#### WHAT IS BEING ASKED:
For the records that follow, please set down exactly the lines between the one holding "building: [491,174,596,356] -> none" and the one holding "building: none -> [220,206,288,309]", inclusive, and only those.

#### DATA SECTION:
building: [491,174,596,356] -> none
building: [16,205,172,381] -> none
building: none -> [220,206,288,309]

* * *

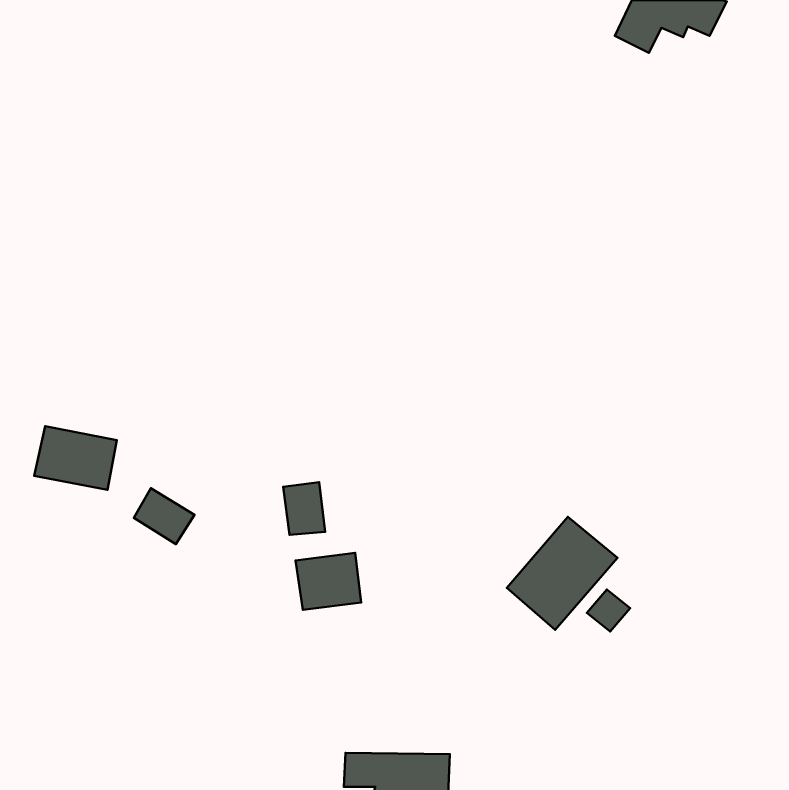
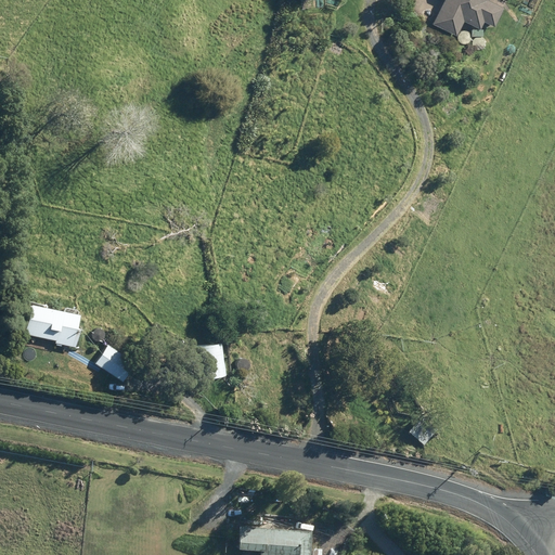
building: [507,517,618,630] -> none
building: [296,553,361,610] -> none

#### ANSWER TO THE EXERCISE:
building: [491,174,596,356] -> none
building: [16,205,172,381] -> none
building: none -> [220,206,288,309]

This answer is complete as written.